▶ [Directions]: Return every line of the records below that contains the string "time", copying each one in full.

(Stored records)
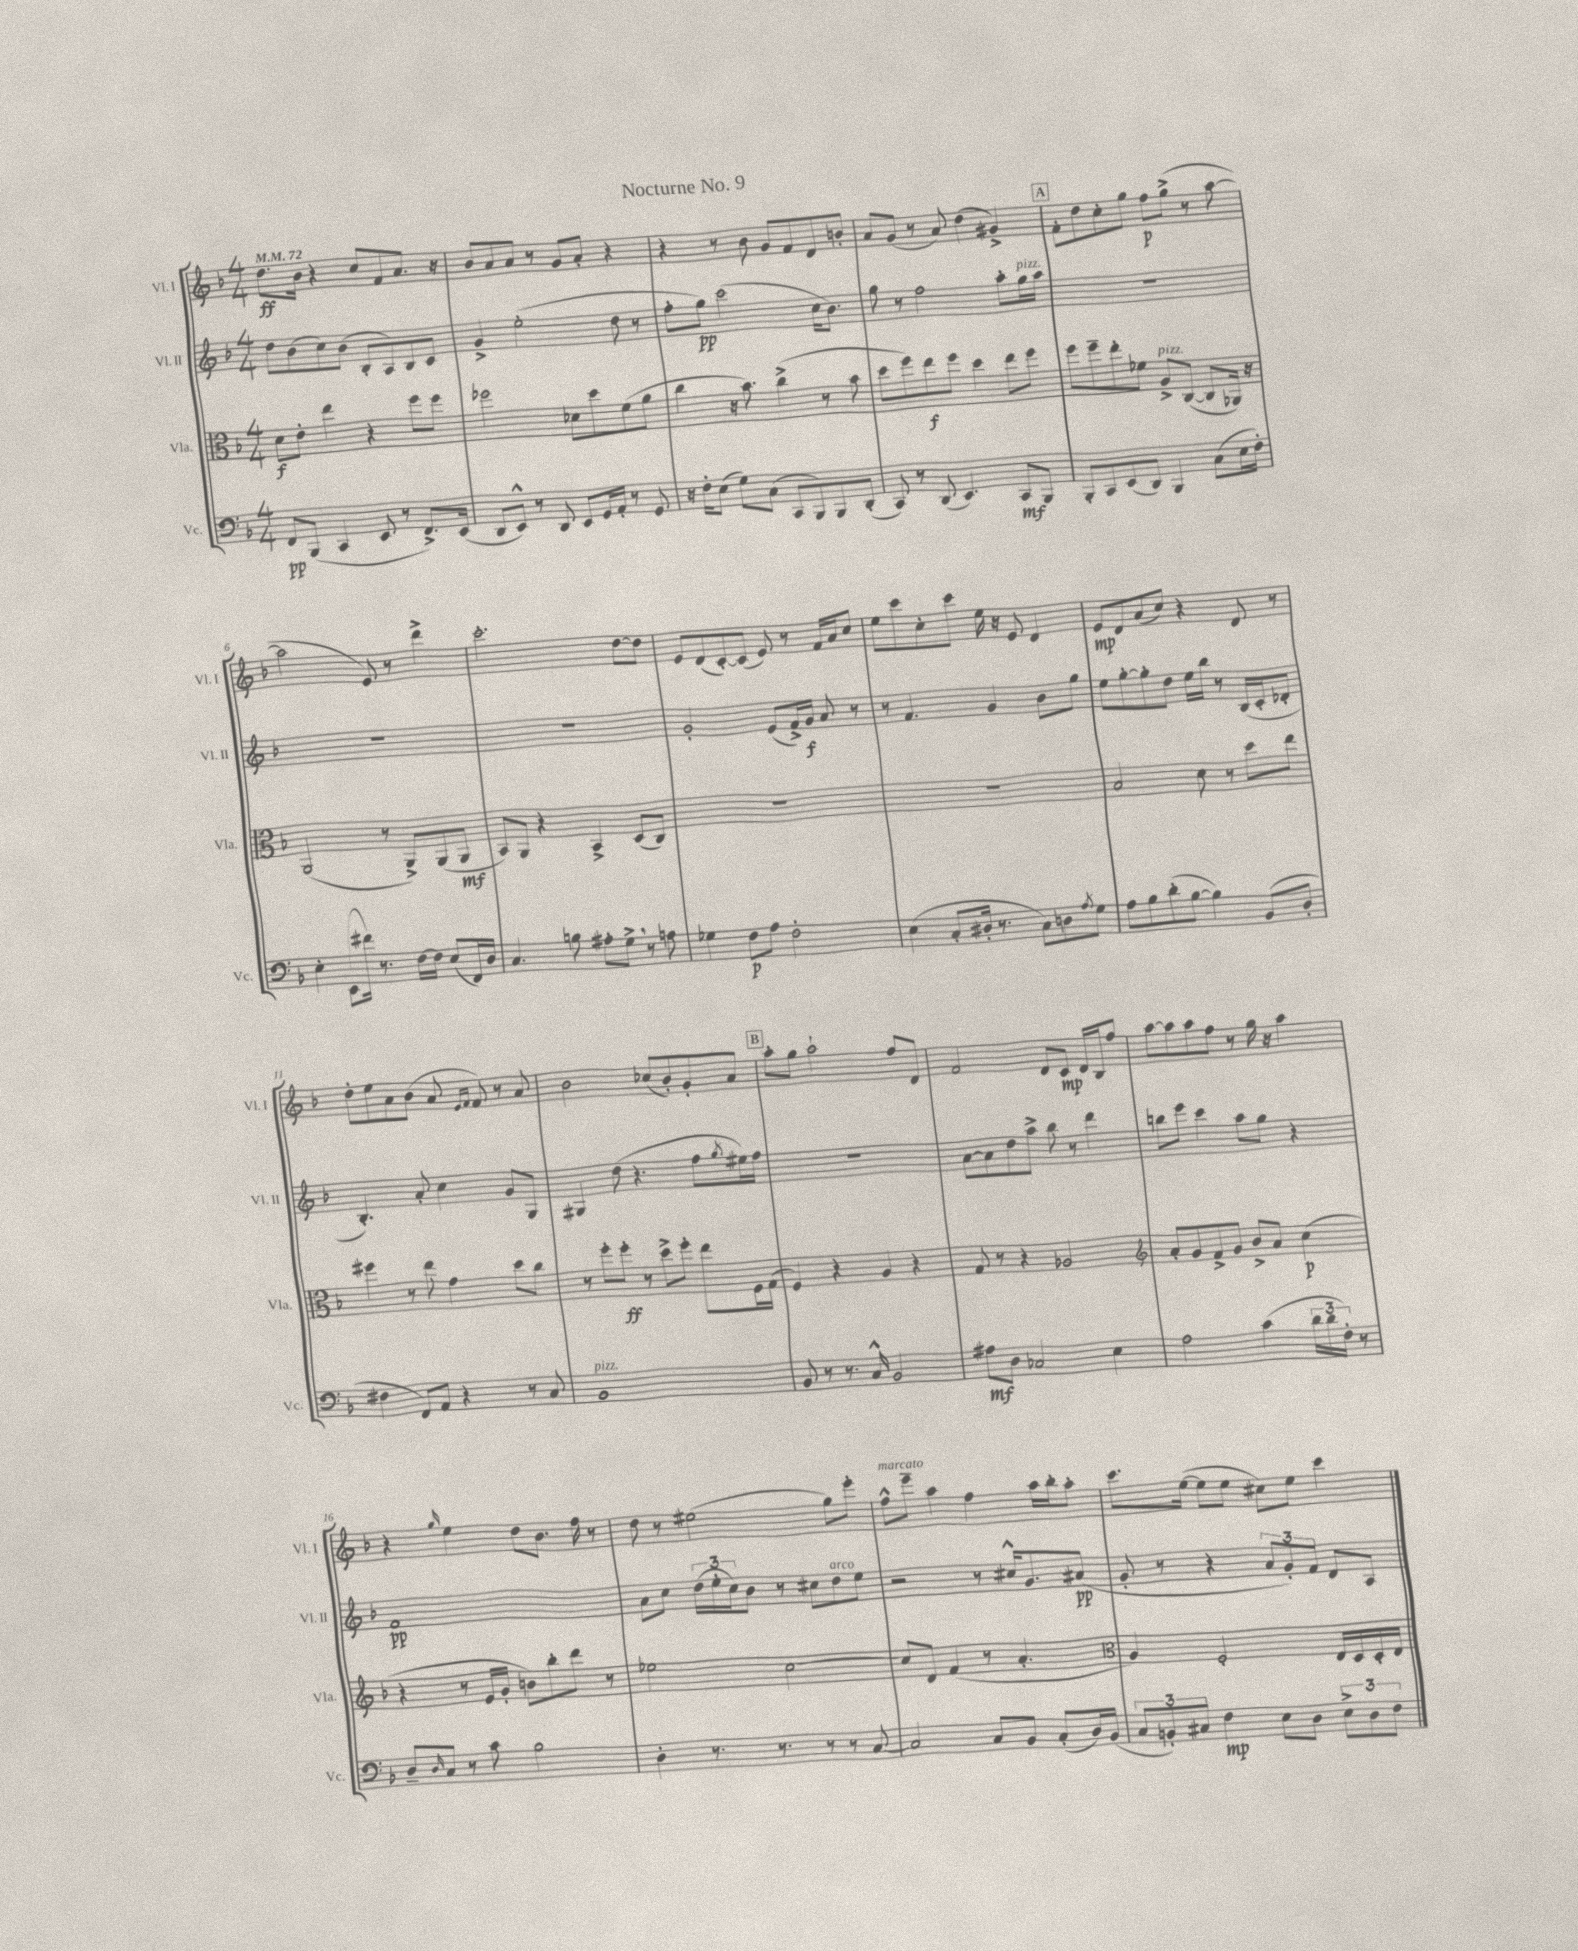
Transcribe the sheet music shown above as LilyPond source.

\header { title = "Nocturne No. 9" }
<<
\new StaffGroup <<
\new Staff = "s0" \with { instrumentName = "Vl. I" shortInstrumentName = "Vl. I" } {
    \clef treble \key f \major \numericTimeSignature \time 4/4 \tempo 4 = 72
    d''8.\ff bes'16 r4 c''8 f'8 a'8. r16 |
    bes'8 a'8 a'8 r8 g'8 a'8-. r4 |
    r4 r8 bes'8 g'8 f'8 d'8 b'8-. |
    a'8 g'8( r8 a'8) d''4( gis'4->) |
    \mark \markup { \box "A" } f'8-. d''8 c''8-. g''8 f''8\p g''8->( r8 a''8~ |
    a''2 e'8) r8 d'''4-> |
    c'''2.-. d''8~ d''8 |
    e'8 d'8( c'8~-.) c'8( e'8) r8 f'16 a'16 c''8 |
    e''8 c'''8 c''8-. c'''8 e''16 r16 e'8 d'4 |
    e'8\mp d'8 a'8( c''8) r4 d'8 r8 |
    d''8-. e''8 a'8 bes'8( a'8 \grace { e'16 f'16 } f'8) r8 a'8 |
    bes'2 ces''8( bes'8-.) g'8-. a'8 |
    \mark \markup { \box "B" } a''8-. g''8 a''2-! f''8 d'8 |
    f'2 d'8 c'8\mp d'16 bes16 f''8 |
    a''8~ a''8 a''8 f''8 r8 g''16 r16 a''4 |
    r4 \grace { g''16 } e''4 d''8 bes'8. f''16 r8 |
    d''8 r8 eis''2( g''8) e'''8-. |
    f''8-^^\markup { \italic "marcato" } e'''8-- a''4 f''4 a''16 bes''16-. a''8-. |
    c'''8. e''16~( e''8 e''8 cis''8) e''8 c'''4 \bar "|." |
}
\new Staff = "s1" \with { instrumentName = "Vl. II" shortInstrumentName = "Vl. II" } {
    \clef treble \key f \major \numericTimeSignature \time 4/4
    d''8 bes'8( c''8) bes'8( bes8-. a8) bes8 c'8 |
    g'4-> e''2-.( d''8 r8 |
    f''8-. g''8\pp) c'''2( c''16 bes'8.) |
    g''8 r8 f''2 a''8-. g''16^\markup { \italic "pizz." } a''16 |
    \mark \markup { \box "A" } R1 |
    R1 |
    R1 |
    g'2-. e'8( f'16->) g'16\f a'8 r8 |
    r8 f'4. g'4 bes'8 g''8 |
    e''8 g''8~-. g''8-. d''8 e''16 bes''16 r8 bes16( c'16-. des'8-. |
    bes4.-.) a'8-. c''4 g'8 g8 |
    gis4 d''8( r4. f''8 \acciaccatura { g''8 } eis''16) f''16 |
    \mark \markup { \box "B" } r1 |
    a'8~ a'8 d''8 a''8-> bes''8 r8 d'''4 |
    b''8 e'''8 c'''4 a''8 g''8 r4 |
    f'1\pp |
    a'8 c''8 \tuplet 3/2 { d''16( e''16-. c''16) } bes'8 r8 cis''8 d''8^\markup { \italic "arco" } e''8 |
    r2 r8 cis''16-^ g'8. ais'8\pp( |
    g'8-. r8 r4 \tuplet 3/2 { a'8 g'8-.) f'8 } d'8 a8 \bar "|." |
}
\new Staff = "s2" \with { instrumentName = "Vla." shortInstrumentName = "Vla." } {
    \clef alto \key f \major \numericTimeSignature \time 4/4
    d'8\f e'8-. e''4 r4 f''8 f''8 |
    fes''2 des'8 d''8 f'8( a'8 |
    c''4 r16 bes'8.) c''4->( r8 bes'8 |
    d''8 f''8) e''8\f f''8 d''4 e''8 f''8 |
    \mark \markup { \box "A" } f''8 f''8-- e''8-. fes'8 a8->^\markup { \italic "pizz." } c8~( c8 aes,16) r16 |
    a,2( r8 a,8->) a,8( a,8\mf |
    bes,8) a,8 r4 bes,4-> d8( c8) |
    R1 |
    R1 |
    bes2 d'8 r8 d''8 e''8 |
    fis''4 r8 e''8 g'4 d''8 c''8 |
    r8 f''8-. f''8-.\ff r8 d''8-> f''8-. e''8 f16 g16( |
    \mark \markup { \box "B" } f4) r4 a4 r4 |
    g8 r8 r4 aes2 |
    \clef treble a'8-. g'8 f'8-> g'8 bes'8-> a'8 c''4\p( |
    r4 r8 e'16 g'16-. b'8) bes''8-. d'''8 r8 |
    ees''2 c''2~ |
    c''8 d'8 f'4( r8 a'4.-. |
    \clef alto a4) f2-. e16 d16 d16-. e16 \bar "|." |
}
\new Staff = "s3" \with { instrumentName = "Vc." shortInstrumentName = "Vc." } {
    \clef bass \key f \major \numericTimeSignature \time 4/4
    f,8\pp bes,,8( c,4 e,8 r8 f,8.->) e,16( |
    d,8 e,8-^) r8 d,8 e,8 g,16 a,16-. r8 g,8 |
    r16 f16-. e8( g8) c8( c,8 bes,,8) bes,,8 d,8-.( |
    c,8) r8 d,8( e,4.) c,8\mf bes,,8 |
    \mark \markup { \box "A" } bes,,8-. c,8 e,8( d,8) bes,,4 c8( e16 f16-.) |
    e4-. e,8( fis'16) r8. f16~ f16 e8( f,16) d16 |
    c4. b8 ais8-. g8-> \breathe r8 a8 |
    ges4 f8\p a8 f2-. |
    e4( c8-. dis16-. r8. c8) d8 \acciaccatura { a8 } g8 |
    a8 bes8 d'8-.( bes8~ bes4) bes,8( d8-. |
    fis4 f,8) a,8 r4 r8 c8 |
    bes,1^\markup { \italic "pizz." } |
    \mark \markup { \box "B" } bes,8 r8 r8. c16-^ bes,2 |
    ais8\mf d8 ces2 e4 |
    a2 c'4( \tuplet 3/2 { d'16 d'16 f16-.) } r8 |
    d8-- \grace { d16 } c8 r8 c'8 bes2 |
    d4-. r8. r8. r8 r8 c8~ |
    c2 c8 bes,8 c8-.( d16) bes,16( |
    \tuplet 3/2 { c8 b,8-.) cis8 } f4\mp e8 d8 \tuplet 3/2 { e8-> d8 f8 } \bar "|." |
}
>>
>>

▶ [Problem solution]:
    \clef treble \key f \major \numericTimeSignature \time 4/4 \tempo 4 = 72
    \clef treble \key f \major \numericTimeSignature \time 4/4
    \clef alto \key f \major \numericTimeSignature \time 4/4
    \clef bass \key f \major \numericTimeSignature \time 4/4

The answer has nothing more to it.